• _Work to complete_
All lines from the one containing "none -> black teddy bear [195,181,241,243]" through the end of the entries below should appear in the answer exactly, with no others.

Image change detection data
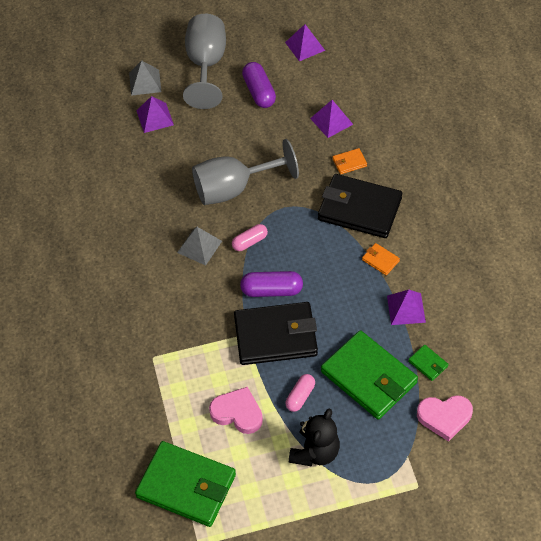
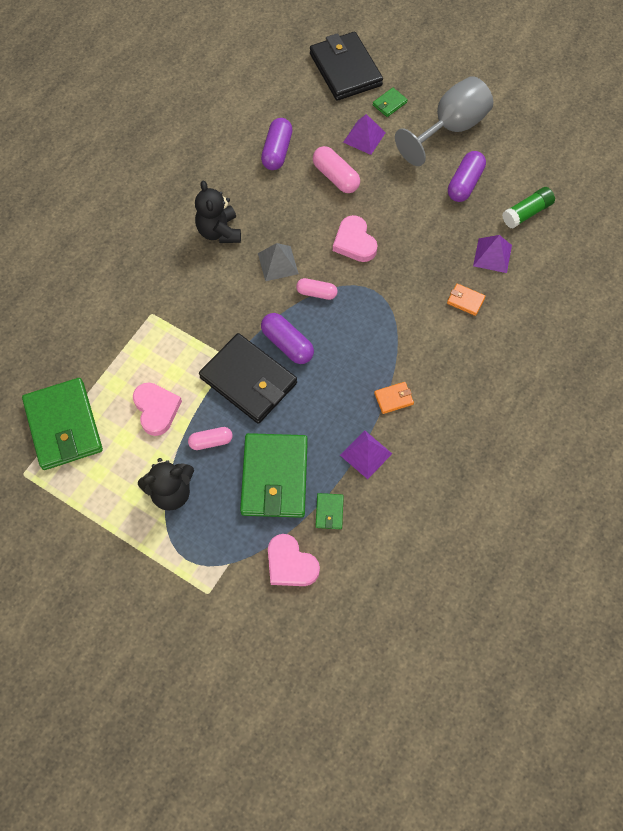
camera: 45 degrees right, 10 degrees up
grey pyramid [129,60,161,96] -> green wallet [373,88,408,117]
grey goblet [192,139,299,205] -> pink heart [333,215,378,262]
purple pyramid [285,24,325,61] -> none
black wallet [318,174,402,238] -> black wallet moved to [310,32,383,101]
orange wallet [362,243,400,275] -> orange wallet turned 75 degrees clockwise [374,382,414,414]
none -> black teddy bear [195,181,241,243]
none -> purple capsule [261,118,293,170]
none -> pink capsule [313,146,360,193]
none -> green glue stick [502,187,555,228]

• _Result for this task_
none -> black teddy bear [195,181,241,243]
none -> purple capsule [261,118,293,170]
none -> pink capsule [313,146,360,193]
none -> green glue stick [502,187,555,228]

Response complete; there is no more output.